*** Working data ***

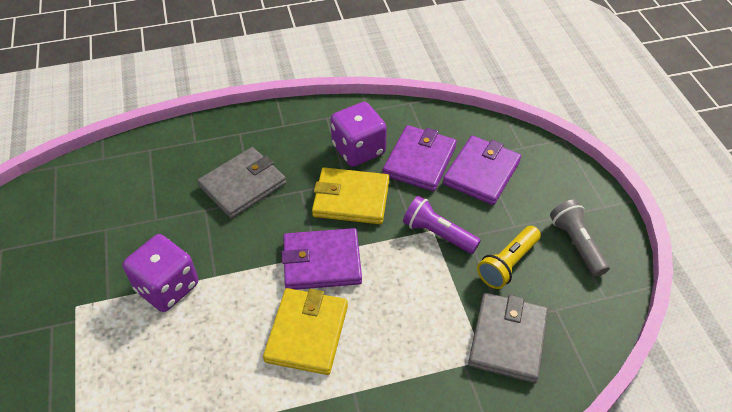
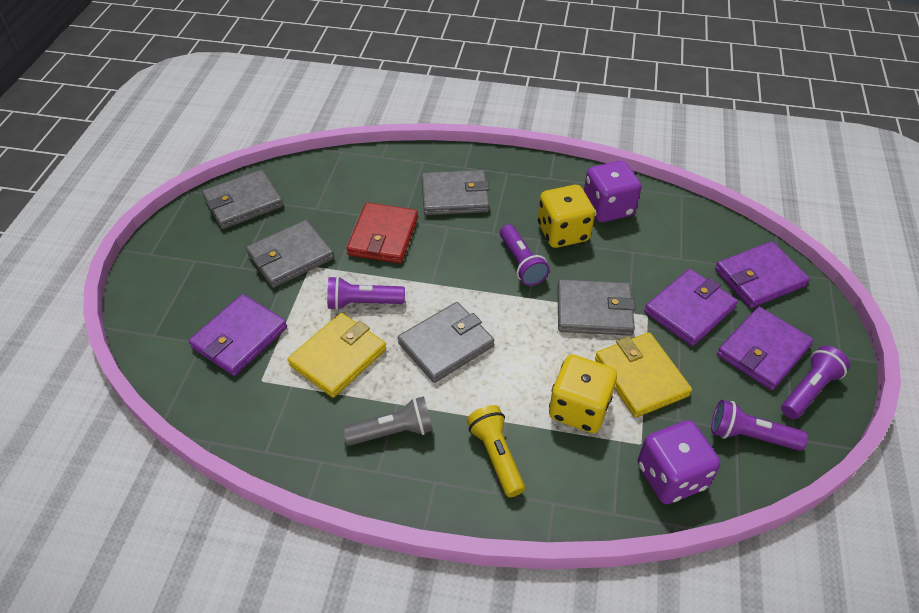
grey wallet: 2 -> 5
purple flashlight: 1 -> 4
purple wallet: 3 -> 4
red wallet: 0 -> 1
yellow dice: 0 -> 2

*** End of Working data ***

Your assignment. Repeat each entry above word for word, leaving every picture out.

Answer below.
grey wallet: 2 -> 5
purple flashlight: 1 -> 4
purple wallet: 3 -> 4
red wallet: 0 -> 1
yellow dice: 0 -> 2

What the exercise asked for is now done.